What to produce – Every line below containing the word "RADIO" should be found and copied.

Extracted records –

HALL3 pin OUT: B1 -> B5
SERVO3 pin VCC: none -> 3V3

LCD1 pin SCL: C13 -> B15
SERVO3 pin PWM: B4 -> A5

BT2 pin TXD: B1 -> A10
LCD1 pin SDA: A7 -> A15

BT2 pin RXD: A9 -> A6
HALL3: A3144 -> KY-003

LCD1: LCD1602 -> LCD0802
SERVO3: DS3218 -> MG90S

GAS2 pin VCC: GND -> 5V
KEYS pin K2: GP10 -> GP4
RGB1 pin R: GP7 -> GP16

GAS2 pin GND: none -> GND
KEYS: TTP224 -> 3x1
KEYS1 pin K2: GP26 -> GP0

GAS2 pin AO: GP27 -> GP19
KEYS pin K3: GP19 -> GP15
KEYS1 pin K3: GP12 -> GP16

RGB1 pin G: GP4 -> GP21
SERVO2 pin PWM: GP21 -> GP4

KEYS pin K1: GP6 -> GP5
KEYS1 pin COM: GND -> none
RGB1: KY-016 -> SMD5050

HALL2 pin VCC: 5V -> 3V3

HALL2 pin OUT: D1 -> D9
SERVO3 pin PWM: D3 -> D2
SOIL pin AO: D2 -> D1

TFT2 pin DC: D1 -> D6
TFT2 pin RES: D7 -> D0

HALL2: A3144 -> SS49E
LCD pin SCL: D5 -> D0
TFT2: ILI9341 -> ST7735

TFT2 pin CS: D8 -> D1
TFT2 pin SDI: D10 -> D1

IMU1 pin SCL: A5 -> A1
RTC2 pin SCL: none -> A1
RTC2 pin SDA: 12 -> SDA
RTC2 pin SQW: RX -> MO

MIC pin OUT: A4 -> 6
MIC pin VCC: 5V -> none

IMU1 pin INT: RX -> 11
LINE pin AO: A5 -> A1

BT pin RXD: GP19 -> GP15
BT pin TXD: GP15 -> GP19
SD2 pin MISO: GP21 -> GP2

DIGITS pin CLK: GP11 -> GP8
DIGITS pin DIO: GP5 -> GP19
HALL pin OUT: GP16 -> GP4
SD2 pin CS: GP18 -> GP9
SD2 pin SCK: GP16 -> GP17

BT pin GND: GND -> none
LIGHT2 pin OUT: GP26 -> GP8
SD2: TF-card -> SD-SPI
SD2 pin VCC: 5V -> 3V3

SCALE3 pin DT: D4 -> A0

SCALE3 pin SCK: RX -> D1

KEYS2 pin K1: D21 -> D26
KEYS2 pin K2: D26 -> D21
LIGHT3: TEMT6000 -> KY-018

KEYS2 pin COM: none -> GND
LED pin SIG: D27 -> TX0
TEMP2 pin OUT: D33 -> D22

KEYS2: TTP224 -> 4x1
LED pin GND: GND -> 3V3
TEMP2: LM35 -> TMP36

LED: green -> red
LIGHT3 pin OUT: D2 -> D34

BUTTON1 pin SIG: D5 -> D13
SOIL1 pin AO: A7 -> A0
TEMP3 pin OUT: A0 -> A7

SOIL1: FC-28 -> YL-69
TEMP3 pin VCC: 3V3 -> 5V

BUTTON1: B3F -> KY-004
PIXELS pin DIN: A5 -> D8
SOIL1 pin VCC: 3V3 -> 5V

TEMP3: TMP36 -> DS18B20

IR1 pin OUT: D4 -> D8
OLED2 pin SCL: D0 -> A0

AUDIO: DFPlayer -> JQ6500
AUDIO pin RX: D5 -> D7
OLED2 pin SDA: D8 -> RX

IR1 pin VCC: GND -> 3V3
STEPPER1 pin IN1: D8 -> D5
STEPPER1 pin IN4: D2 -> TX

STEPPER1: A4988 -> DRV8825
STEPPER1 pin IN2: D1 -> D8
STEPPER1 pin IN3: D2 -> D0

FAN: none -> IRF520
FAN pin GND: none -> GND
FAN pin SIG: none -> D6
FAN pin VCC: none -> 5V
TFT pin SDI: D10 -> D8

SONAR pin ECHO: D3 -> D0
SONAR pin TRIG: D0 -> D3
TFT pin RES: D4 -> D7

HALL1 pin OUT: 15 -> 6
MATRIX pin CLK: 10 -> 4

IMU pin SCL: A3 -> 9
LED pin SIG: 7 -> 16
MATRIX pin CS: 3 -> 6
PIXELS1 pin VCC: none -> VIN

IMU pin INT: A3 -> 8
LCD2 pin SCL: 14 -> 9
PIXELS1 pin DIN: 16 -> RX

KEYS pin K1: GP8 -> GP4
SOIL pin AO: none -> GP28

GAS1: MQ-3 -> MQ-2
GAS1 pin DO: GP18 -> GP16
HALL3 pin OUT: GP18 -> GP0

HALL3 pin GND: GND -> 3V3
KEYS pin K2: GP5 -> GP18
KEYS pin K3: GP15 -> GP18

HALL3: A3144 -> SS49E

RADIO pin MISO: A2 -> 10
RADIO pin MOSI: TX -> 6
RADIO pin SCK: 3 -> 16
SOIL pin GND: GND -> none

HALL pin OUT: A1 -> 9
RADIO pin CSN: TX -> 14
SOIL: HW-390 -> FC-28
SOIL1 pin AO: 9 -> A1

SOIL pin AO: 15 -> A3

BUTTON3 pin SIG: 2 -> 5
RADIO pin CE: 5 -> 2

Output of the exercise –
RADIO pin MISO: A2 -> 10
RADIO pin MOSI: TX -> 6
RADIO pin SCK: 3 -> 16
RADIO pin CSN: TX -> 14
RADIO pin CE: 5 -> 2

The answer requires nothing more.